Pull out the lines from the one containing "orange L-shape: (77, 448)" through the final line of the listing below and repeat them exactly. Leave the pictures behind.

'''

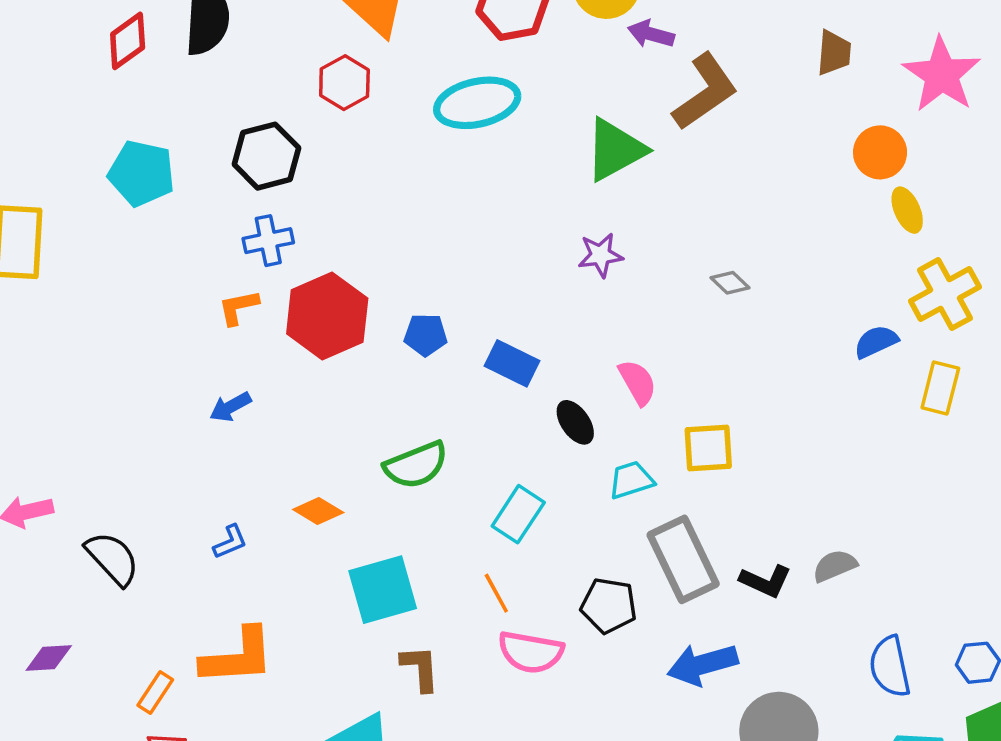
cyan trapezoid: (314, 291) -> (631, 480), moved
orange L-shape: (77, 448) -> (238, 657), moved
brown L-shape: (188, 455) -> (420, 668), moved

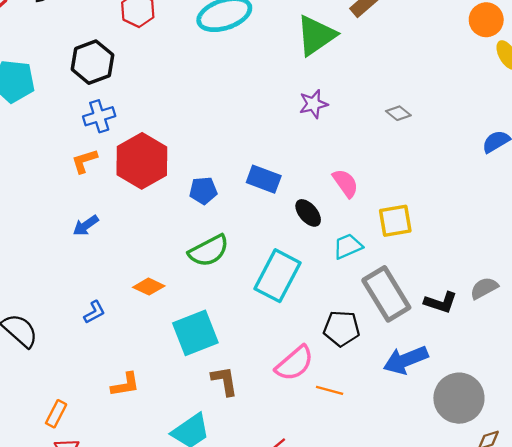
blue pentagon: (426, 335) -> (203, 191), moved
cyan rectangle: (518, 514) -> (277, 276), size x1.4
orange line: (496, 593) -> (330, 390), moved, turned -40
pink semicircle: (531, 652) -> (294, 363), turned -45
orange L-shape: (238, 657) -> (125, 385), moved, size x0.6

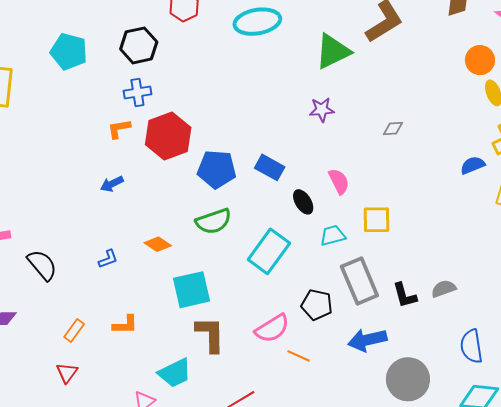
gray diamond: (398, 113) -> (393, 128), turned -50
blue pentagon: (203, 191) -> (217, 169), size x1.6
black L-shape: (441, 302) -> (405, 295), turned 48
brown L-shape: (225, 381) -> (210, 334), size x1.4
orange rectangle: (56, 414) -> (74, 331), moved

'''

▶ **Completed task**
orange L-shape: (77, 448) -> (238, 657), moved
brown L-shape: (188, 455) -> (420, 668), moved

blue pentagon: (426, 335) -> (203, 191), moved
cyan rectangle: (518, 514) -> (277, 276), size x1.4
orange line: (496, 593) -> (330, 390), moved, turned -40
pink semicircle: (531, 652) -> (294, 363), turned -45
orange L-shape: (238, 657) -> (125, 385), moved, size x0.6

gray diamond: (398, 113) -> (393, 128), turned -50
blue pentagon: (203, 191) -> (217, 169), size x1.6
black L-shape: (441, 302) -> (405, 295), turned 48
brown L-shape: (225, 381) -> (210, 334), size x1.4
orange rectangle: (56, 414) -> (74, 331), moved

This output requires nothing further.